GOAL OF THE EXERCISE:
For every line in the entries that contains "camera", show the whole line.

GIVEN INFORMATION:
<<<<
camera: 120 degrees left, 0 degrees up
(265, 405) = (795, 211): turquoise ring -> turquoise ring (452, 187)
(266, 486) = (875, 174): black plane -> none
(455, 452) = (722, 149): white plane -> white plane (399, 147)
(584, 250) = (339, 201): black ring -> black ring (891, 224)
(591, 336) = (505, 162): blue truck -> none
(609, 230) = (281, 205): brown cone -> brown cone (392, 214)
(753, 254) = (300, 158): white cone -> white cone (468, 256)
>>>>
<<<<
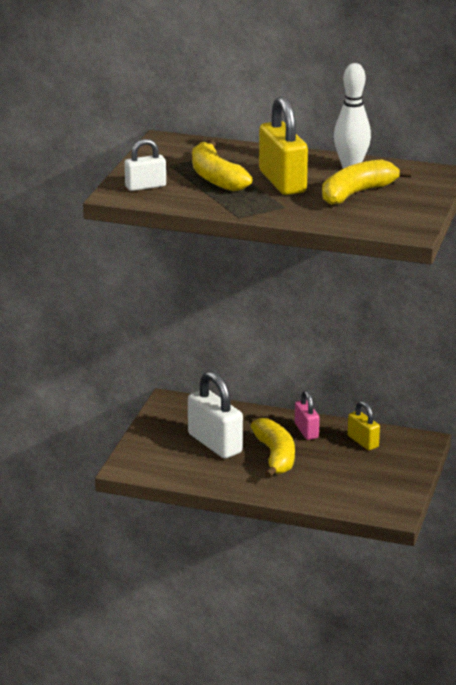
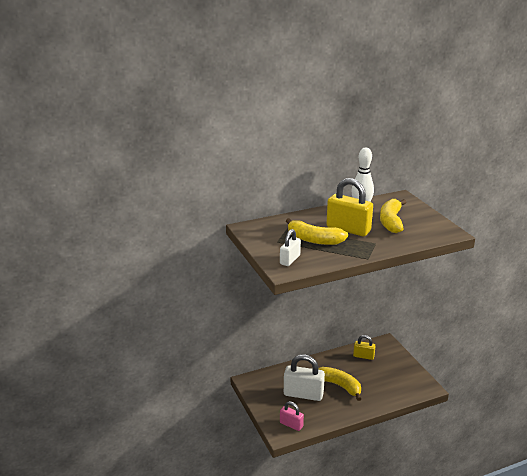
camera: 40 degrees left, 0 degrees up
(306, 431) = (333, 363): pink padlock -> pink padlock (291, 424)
>>>>
WRITTEN RESPONSE:
camera: 120 degrees left, 0 degrees up
camera: 40 degrees left, 0 degrees up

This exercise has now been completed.